TASK PROMPT —
With the line that contains "turquoise truck: 11 -> 10" as the first line, output exactly every line through the end of the material.
+++++
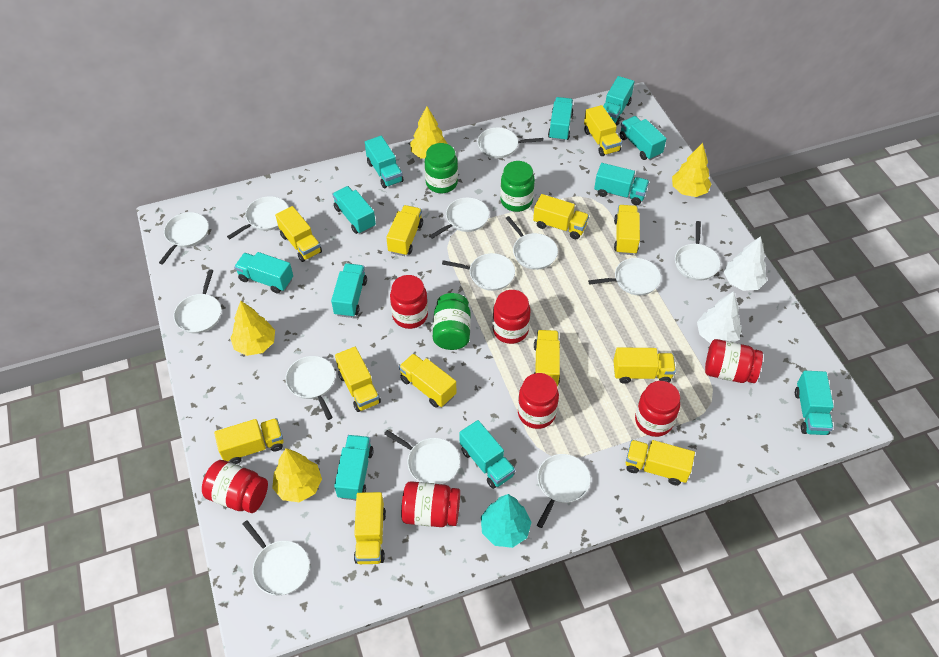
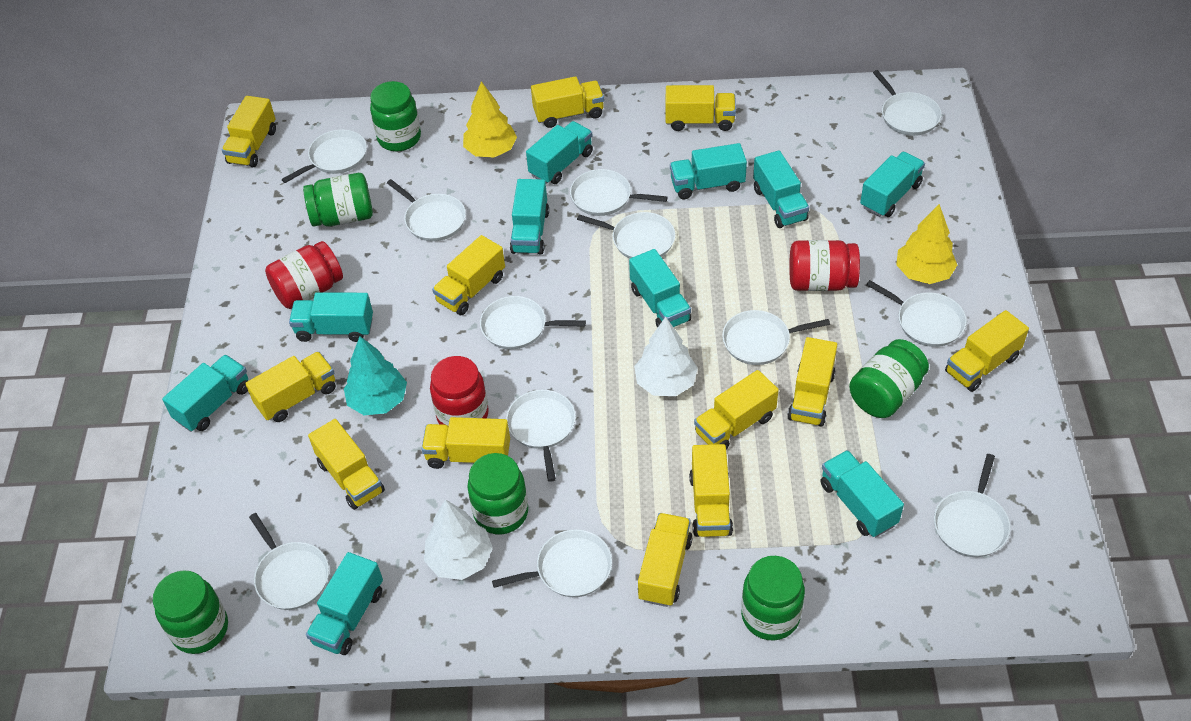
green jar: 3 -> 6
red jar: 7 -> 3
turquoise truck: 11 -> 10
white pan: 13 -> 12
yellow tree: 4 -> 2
+++++
RESULT OF THIS TASK —
turquoise truck: 11 -> 10
white pan: 13 -> 12
yellow tree: 4 -> 2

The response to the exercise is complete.